BEGIN DATA UNDER STUDY

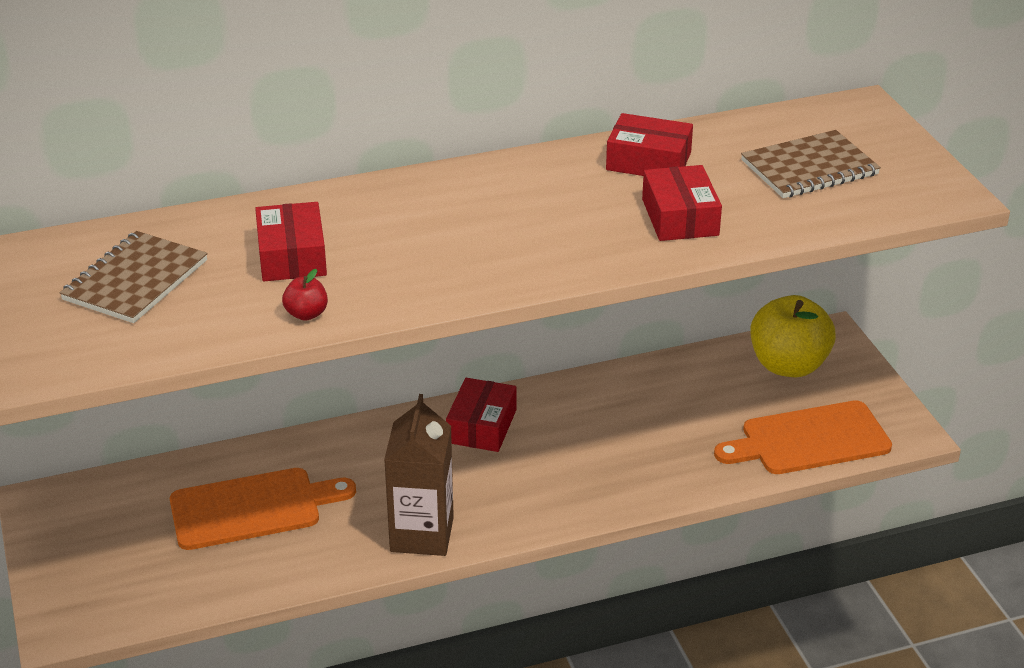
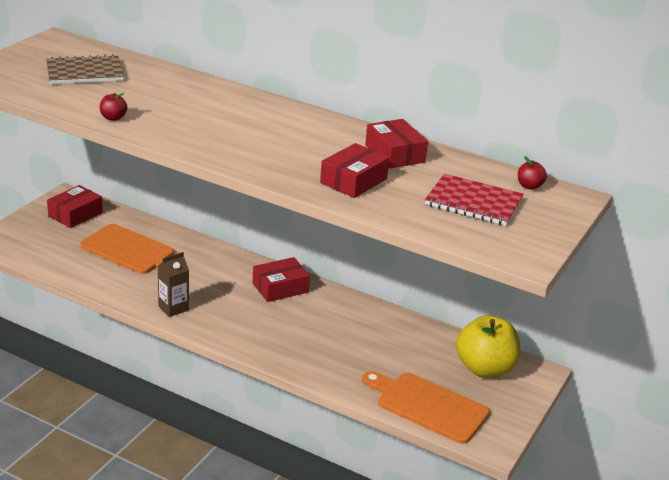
camera: 45 degrees right, 5 degrees down
(292, 256) = (156, 97): red box -> red box (75, 214)
(422, 534) = (173, 308): brown carton -> brown carton, size x0.62
(809, 168) = (473, 202): brown notebook -> red notebook
(812, 119) = (529, 186): none -> red apple

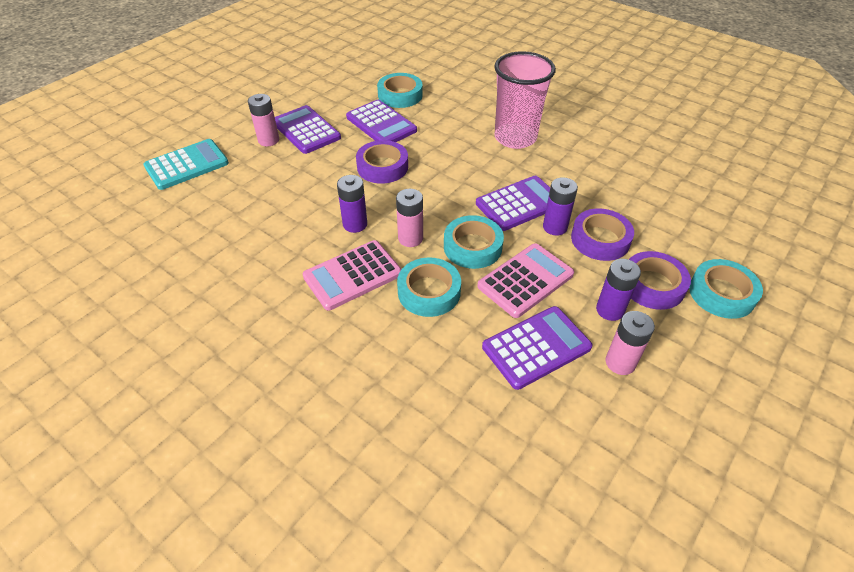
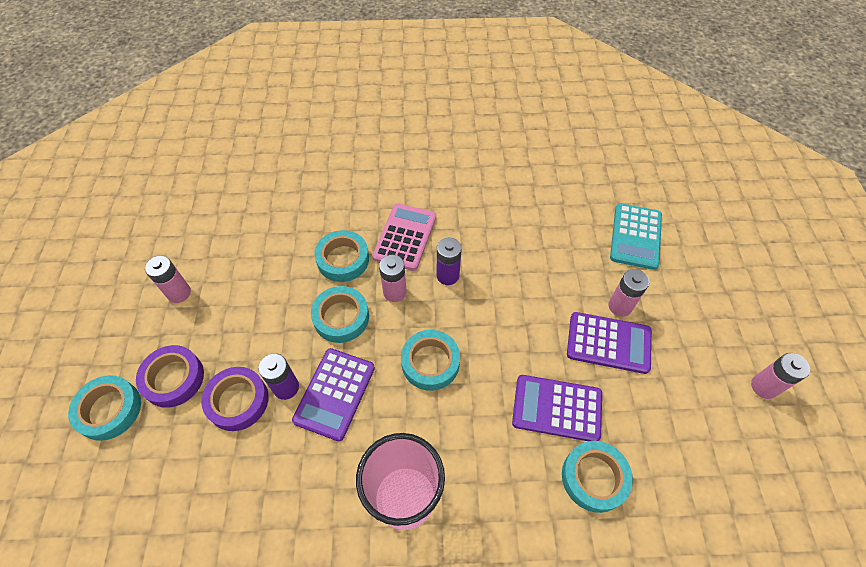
camera: 140 degrees right, 10 degrees up
(260, 76) = (764, 387): none -> pink battery
(382, 167) = (491, 349): purple tape -> none
(432, 183) = (430, 362): none -> turquoise tape
(525, 280) = (279, 314): pink calculator -> none
(536, 347) = (242, 268): purple calculator -> none
(610, 310) = (201, 331): purple battery -> none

END DATA UNDER STUDY

WHAT YOU HAVE TO DO =>
Repeat each record exactly as shown above, dropping all images.

OUTPUT OF THE TASK =>
camera: 45 degrees right, 5 degrees down
(292, 256) = (156, 97): red box -> red box (75, 214)
(422, 534) = (173, 308): brown carton -> brown carton, size x0.62
(809, 168) = (473, 202): brown notebook -> red notebook
(812, 119) = (529, 186): none -> red apple

camera: 140 degrees right, 10 degrees up
(260, 76) = (764, 387): none -> pink battery
(382, 167) = (491, 349): purple tape -> none
(432, 183) = (430, 362): none -> turquoise tape
(525, 280) = (279, 314): pink calculator -> none
(536, 347) = (242, 268): purple calculator -> none
(610, 310) = (201, 331): purple battery -> none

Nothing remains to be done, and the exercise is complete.